◆ EXERCISE REQUIREMENTS
For this exercise, output every line of the data as it stands.

◆ Before-and-after object listings
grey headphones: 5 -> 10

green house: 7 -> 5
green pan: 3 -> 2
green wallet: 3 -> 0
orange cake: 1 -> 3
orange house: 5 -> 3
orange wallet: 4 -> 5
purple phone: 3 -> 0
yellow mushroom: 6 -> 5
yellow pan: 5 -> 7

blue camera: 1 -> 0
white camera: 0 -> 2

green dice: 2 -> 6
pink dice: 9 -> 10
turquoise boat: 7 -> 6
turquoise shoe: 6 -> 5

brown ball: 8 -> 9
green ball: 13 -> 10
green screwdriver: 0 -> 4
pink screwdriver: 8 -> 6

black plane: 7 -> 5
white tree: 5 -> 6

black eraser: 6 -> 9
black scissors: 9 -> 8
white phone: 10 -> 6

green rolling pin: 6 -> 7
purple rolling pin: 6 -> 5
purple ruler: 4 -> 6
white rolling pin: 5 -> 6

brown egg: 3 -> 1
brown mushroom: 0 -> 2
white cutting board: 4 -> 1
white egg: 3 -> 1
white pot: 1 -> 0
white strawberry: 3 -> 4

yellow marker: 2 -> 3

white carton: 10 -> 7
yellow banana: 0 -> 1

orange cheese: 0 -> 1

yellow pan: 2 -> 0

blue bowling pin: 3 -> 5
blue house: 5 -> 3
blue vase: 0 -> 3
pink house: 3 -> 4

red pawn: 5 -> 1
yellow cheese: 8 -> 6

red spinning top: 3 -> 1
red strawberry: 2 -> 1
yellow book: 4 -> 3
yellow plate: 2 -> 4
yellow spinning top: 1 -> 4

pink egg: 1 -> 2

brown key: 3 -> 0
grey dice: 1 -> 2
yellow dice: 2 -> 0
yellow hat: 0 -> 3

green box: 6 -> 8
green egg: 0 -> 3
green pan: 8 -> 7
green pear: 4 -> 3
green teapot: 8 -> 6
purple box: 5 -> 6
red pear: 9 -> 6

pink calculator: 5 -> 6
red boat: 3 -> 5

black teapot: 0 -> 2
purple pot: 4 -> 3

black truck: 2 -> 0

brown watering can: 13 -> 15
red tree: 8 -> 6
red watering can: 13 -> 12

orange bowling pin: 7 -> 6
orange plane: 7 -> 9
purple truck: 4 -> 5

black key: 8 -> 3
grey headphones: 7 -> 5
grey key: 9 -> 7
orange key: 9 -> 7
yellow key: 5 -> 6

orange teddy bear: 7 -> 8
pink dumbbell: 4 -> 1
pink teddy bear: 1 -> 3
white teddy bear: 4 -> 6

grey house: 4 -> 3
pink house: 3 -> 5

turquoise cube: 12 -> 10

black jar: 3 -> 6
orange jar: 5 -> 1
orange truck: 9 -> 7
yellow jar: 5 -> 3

◆ WRITTEN SOLUTION
grey headphones: 5 -> 10

green house: 7 -> 5
green pan: 3 -> 2
green wallet: 3 -> 0
orange cake: 1 -> 3
orange house: 5 -> 3
orange wallet: 4 -> 5
purple phone: 3 -> 0
yellow mushroom: 6 -> 5
yellow pan: 5 -> 7

blue camera: 1 -> 0
white camera: 0 -> 2

green dice: 2 -> 6
pink dice: 9 -> 10
turquoise boat: 7 -> 6
turquoise shoe: 6 -> 5

brown ball: 8 -> 9
green ball: 13 -> 10
green screwdriver: 0 -> 4
pink screwdriver: 8 -> 6

black plane: 7 -> 5
white tree: 5 -> 6

black eraser: 6 -> 9
black scissors: 9 -> 8
white phone: 10 -> 6

green rolling pin: 6 -> 7
purple rolling pin: 6 -> 5
purple ruler: 4 -> 6
white rolling pin: 5 -> 6

brown egg: 3 -> 1
brown mushroom: 0 -> 2
white cutting board: 4 -> 1
white egg: 3 -> 1
white pot: 1 -> 0
white strawberry: 3 -> 4

yellow marker: 2 -> 3

white carton: 10 -> 7
yellow banana: 0 -> 1

orange cheese: 0 -> 1

yellow pan: 2 -> 0

blue bowling pin: 3 -> 5
blue house: 5 -> 3
blue vase: 0 -> 3
pink house: 3 -> 4

red pawn: 5 -> 1
yellow cheese: 8 -> 6

red spinning top: 3 -> 1
red strawberry: 2 -> 1
yellow book: 4 -> 3
yellow plate: 2 -> 4
yellow spinning top: 1 -> 4

pink egg: 1 -> 2

brown key: 3 -> 0
grey dice: 1 -> 2
yellow dice: 2 -> 0
yellow hat: 0 -> 3

green box: 6 -> 8
green egg: 0 -> 3
green pan: 8 -> 7
green pear: 4 -> 3
green teapot: 8 -> 6
purple box: 5 -> 6
red pear: 9 -> 6

pink calculator: 5 -> 6
red boat: 3 -> 5

black teapot: 0 -> 2
purple pot: 4 -> 3

black truck: 2 -> 0

brown watering can: 13 -> 15
red tree: 8 -> 6
red watering can: 13 -> 12

orange bowling pin: 7 -> 6
orange plane: 7 -> 9
purple truck: 4 -> 5

black key: 8 -> 3
grey headphones: 7 -> 5
grey key: 9 -> 7
orange key: 9 -> 7
yellow key: 5 -> 6

orange teddy bear: 7 -> 8
pink dumbbell: 4 -> 1
pink teddy bear: 1 -> 3
white teddy bear: 4 -> 6

grey house: 4 -> 3
pink house: 3 -> 5

turquoise cube: 12 -> 10

black jar: 3 -> 6
orange jar: 5 -> 1
orange truck: 9 -> 7
yellow jar: 5 -> 3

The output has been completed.